Write out every one of the lines below word for word, leaving out the pictures.

(Saved data entries)
------------------------------------------------

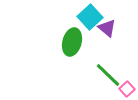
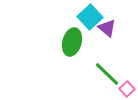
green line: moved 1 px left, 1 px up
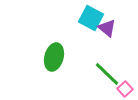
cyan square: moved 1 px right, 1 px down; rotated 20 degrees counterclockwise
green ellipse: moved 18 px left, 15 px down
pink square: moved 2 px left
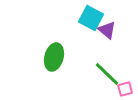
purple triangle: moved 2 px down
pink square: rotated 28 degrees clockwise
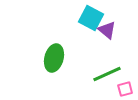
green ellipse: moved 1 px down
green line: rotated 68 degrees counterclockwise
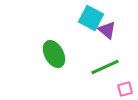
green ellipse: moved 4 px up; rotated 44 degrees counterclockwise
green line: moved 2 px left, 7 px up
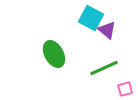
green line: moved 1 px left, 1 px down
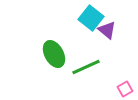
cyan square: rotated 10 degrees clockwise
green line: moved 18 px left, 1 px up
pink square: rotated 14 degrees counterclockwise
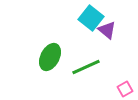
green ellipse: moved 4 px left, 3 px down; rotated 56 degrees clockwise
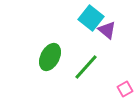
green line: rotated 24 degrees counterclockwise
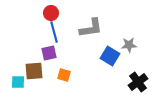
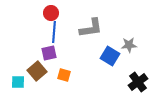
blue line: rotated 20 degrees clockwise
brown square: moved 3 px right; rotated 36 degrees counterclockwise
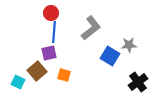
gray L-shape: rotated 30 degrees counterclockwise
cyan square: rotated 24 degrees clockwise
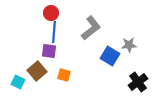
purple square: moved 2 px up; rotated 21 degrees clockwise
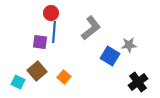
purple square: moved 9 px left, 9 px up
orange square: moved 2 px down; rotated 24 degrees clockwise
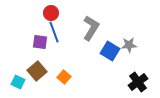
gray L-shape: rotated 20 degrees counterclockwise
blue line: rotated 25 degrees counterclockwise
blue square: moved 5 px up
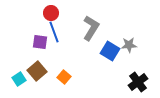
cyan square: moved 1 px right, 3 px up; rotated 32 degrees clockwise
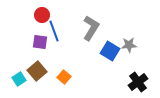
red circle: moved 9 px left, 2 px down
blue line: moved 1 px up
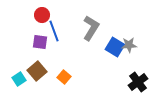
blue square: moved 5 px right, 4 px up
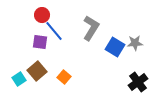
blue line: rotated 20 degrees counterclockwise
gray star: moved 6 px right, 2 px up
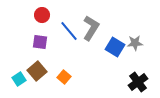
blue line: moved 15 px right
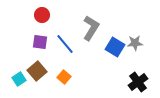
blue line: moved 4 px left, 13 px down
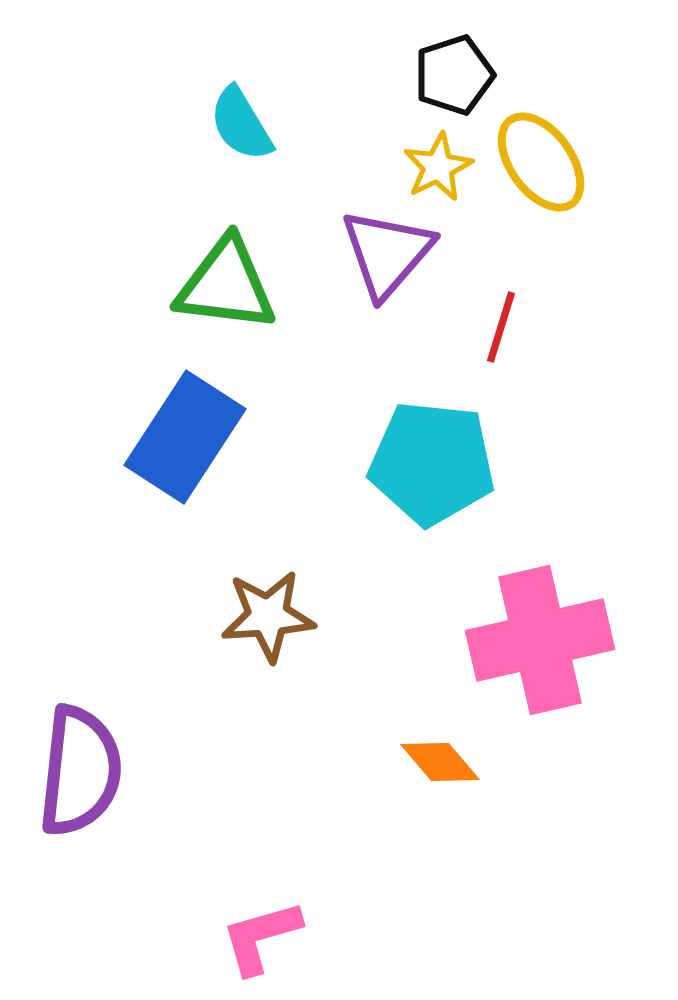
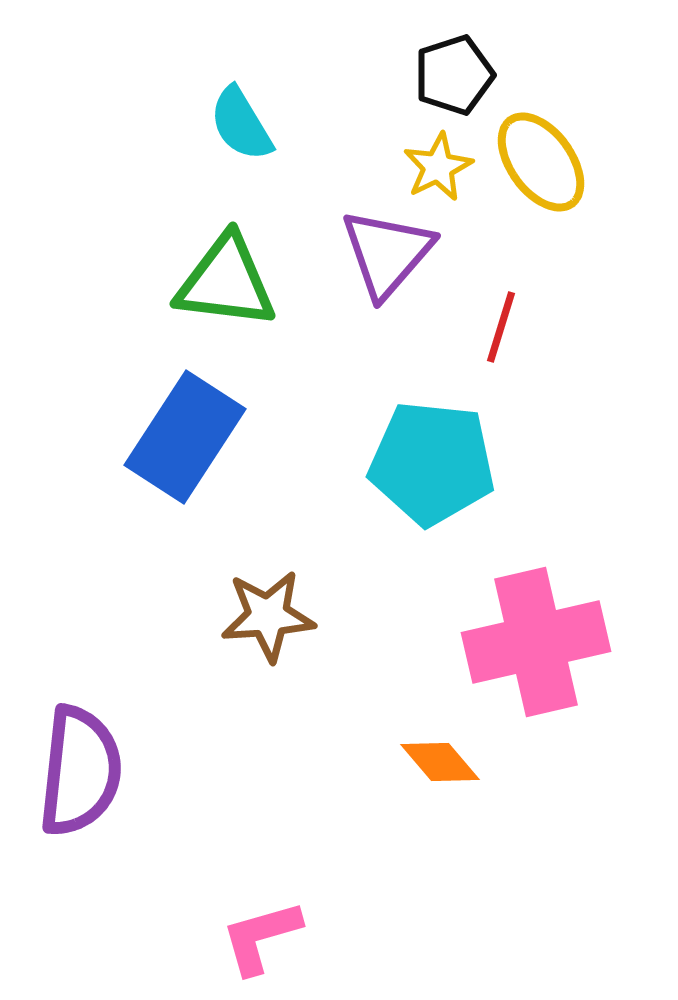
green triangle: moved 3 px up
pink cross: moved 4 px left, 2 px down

------------------------------------------------

EXERCISE RESULT:
green line: moved 1 px left, 1 px up
cyan square: moved 1 px right, 1 px down; rotated 20 degrees counterclockwise
green ellipse: moved 18 px left, 15 px down
pink square: moved 2 px left
purple triangle: moved 2 px down
pink square: rotated 28 degrees clockwise
green ellipse: moved 1 px down
green line: rotated 68 degrees counterclockwise
green ellipse: moved 4 px up; rotated 44 degrees counterclockwise
green line: moved 2 px left, 7 px up
green line: moved 1 px left, 1 px down
cyan square: rotated 10 degrees clockwise
green line: moved 18 px left, 1 px up
pink square: rotated 14 degrees counterclockwise
green ellipse: moved 4 px left, 3 px down; rotated 56 degrees clockwise
green line: rotated 24 degrees counterclockwise
blue line: rotated 20 degrees clockwise
brown square: moved 3 px right; rotated 36 degrees counterclockwise
gray L-shape: rotated 30 degrees counterclockwise
cyan square: rotated 24 degrees clockwise
purple square: moved 2 px up; rotated 21 degrees clockwise
purple square: moved 9 px left, 9 px up
orange square: moved 2 px down; rotated 24 degrees clockwise
gray L-shape: rotated 20 degrees counterclockwise
blue line: rotated 25 degrees counterclockwise
blue square: moved 5 px up
cyan square: moved 1 px right, 3 px up; rotated 32 degrees clockwise
red circle: moved 9 px left, 2 px down
blue line: moved 1 px up
blue square: moved 5 px right, 4 px up
blue line: rotated 20 degrees counterclockwise
gray star: moved 6 px right, 2 px up
blue line: moved 15 px right
blue line: moved 4 px left, 13 px down
green triangle: moved 3 px up
pink cross: moved 4 px left, 2 px down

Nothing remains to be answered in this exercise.